* _Data provided_:
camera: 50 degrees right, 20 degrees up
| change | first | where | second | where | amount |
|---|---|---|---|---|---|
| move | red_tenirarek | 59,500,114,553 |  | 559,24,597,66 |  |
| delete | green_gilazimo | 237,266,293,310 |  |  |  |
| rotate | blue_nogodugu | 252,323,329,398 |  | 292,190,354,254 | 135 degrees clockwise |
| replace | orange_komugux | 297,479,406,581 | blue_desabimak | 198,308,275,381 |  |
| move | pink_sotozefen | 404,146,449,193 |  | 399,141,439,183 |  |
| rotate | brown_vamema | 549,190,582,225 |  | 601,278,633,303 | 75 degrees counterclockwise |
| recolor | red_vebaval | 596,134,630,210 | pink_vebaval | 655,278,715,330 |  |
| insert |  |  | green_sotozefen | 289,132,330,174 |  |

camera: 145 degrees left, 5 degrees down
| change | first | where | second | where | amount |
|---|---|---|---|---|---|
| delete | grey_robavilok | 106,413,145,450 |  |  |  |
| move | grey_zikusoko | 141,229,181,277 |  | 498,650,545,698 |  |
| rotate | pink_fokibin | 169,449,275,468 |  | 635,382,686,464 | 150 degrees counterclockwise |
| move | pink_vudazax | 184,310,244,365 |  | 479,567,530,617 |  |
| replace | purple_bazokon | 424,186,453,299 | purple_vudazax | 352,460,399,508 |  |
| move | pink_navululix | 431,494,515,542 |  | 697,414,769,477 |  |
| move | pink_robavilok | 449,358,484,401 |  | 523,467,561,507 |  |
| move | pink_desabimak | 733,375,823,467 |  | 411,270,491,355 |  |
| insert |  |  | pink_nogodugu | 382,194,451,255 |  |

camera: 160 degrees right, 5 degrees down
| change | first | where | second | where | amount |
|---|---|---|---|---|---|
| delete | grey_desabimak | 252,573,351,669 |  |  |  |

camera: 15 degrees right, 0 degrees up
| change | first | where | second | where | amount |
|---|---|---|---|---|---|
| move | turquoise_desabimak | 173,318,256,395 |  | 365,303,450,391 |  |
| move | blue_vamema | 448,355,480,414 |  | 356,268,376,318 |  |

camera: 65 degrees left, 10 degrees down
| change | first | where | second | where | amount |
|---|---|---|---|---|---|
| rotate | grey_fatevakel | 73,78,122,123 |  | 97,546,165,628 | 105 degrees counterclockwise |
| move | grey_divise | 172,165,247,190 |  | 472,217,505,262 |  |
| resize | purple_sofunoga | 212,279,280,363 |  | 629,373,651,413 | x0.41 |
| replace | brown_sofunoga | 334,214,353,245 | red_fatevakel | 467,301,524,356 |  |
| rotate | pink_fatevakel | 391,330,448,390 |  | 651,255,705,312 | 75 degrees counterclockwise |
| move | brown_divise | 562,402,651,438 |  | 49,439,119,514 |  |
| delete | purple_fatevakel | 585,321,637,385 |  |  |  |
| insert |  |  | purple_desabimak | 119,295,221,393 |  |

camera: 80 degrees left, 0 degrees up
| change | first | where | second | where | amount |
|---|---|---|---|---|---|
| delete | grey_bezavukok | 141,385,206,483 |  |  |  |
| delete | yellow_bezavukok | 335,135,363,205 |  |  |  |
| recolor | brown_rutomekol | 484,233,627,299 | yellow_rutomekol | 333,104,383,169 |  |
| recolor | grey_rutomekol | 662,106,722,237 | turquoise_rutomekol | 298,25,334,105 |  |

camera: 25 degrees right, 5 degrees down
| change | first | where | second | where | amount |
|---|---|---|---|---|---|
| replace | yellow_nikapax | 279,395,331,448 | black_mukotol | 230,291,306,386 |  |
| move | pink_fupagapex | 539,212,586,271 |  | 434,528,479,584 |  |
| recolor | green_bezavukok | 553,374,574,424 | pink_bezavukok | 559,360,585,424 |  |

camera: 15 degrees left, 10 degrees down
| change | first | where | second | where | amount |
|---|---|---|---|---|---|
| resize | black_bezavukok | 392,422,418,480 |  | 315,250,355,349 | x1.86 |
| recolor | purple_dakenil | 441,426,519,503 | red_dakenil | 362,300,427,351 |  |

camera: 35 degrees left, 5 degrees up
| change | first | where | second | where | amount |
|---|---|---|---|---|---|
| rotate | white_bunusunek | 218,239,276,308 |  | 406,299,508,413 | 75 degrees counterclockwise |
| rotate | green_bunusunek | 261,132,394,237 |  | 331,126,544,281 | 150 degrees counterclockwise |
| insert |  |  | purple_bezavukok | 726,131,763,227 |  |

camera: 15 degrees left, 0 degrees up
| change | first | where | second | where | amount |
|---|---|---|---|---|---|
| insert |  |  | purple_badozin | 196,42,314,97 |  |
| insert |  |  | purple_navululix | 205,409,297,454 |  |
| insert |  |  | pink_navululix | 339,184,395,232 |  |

* _What is needed_:
Take the stretch of lines above from the one containing "move | pink_sotozefen" through the one containing "recolor | red_vebaval" and repeat it exactly, adding no other line.

* _Answer to this exercise_:
| move | pink_sotozefen | 404,146,449,193 |  | 399,141,439,183 |  |
| rotate | brown_vamema | 549,190,582,225 |  | 601,278,633,303 | 75 degrees counterclockwise |
| recolor | red_vebaval | 596,134,630,210 | pink_vebaval | 655,278,715,330 |  |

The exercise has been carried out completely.